→ Your objective:
Print the data verbatim. Leave every image out.

→ Exercise data:
□ □ □ □

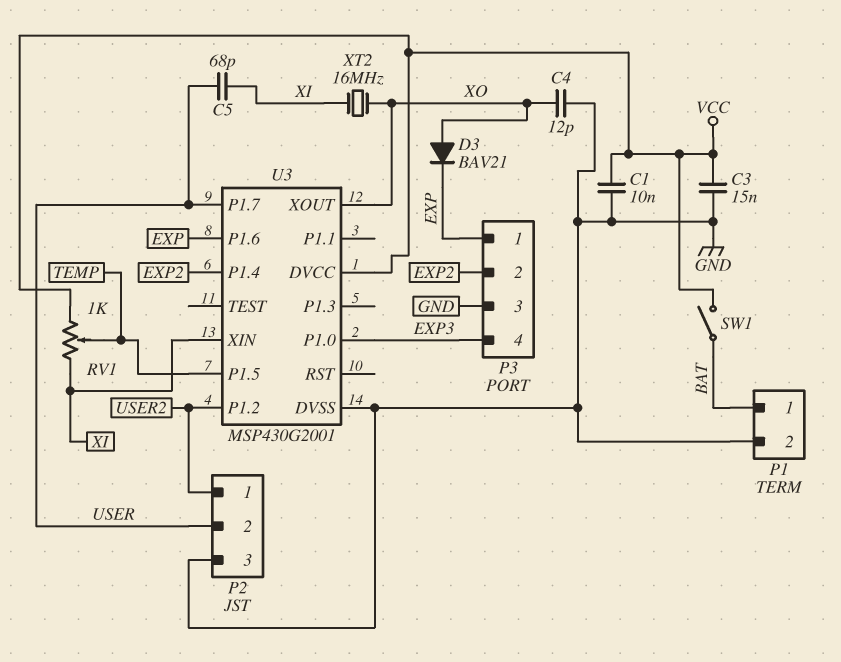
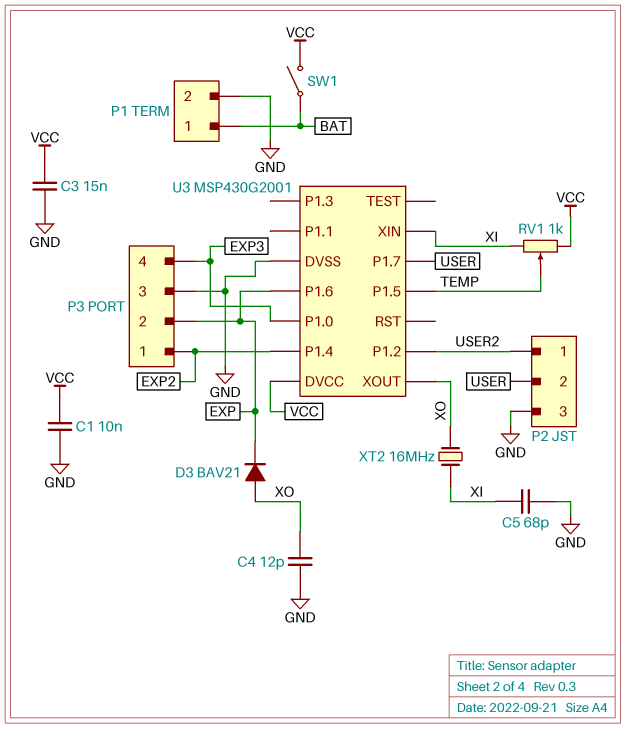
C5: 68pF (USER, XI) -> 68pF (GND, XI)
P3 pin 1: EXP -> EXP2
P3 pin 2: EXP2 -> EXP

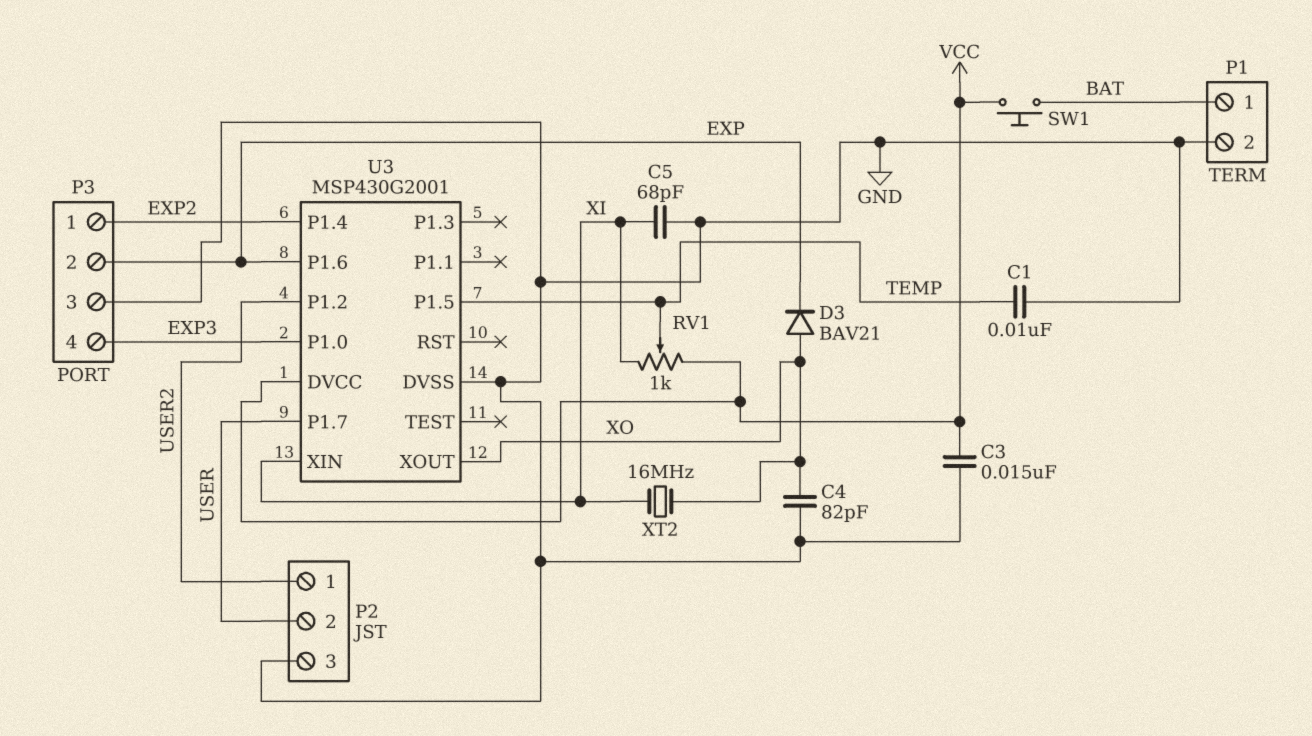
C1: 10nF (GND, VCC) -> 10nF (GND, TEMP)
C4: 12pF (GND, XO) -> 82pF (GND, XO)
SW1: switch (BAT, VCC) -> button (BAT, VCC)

□ □ □ □

→ Solution to the problem:
C5: 68pF (USER, XI) -> 68pF (GND, XI)
P3 pin 1: EXP -> EXP2
P3 pin 2: EXP2 -> EXP

C1: 10nF (GND, VCC) -> 10nF (GND, TEMP)
C4: 12pF (GND, XO) -> 82pF (GND, XO)
SW1: switch (BAT, VCC) -> button (BAT, VCC)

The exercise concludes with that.